▸ ACTIVITY
For the records below, output every line from the one holding "(670, 374) = (578, 217): black" through the final line, unaltered, and no other lines.

━━ RECORDS ━━

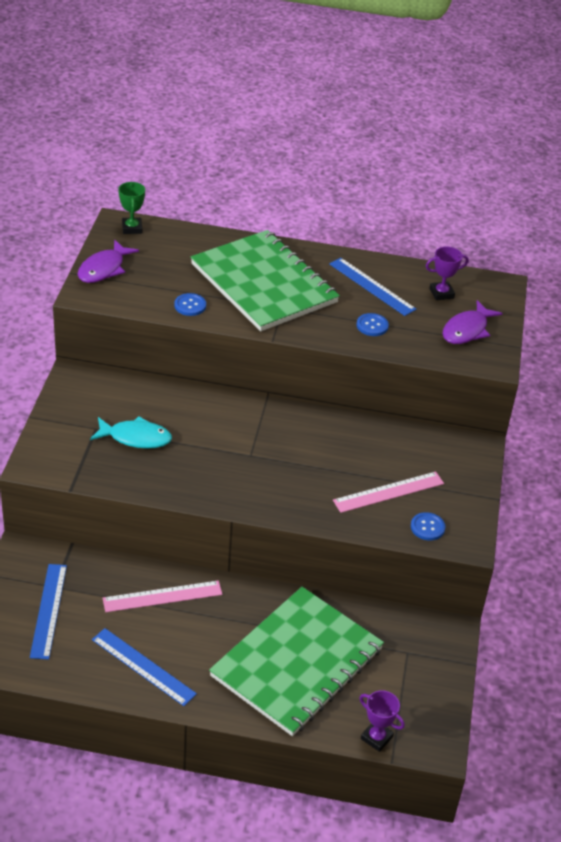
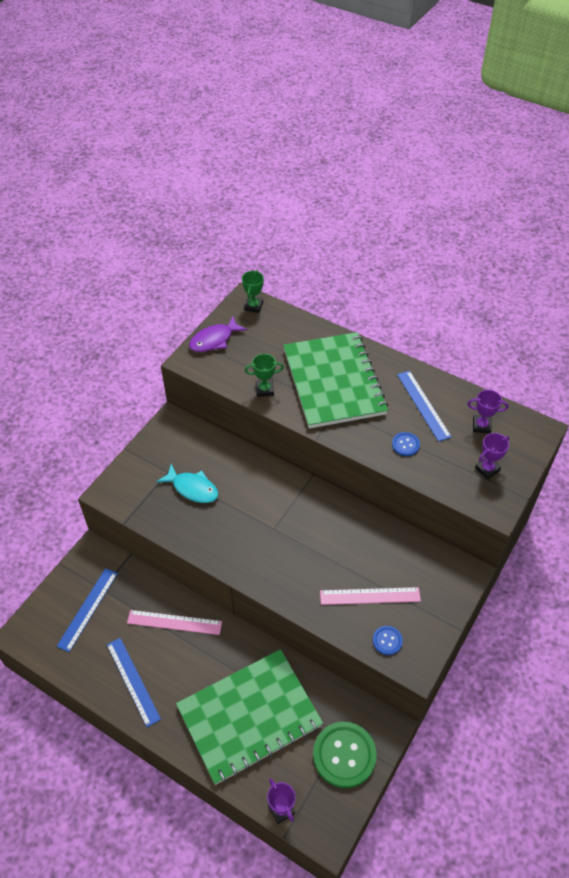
camera: 25 degrees right, 10 degrees up
(190, 305) = (264, 390): blue button -> green trophy
(418, 668) = (344, 755): none -> green button
(467, 330) = (487, 469): purple fish -> purple trophy

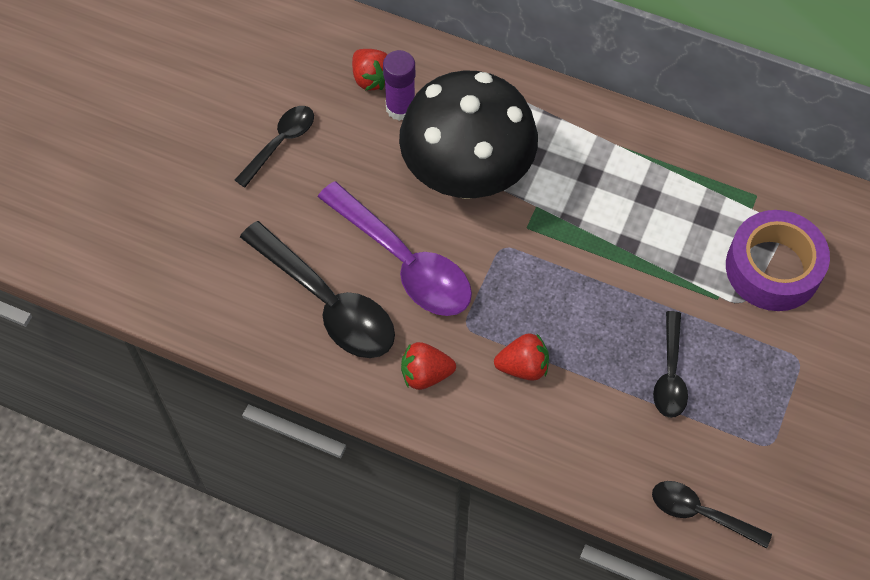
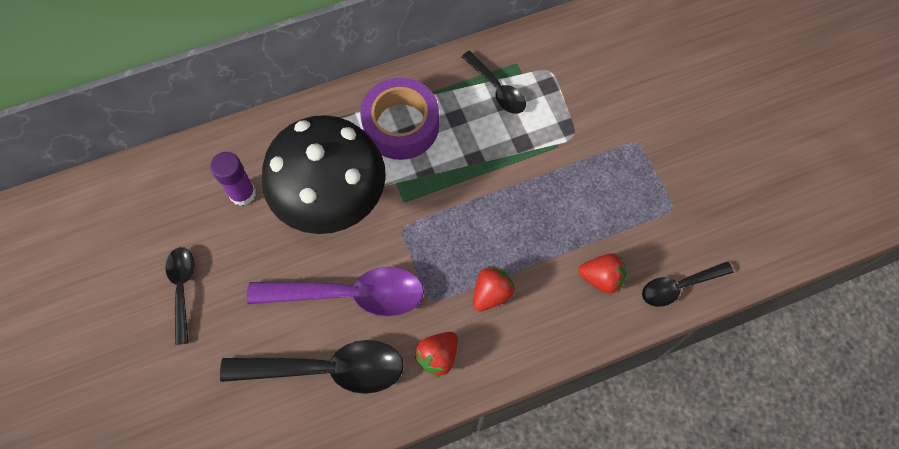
camera: 45 degrees left, 5 degrees up
(371, 78) = (202, 190): red strawberry -> red strawberry (601, 278)
(670, 374) = (578, 217): black spoon -> black spoon (497, 89)
(773, 268) = (569, 100): purple tape -> purple tape (401, 125)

━━━

▸ RESPONSE AREA
(670, 374) = (578, 217): black spoon -> black spoon (497, 89)
(773, 268) = (569, 100): purple tape -> purple tape (401, 125)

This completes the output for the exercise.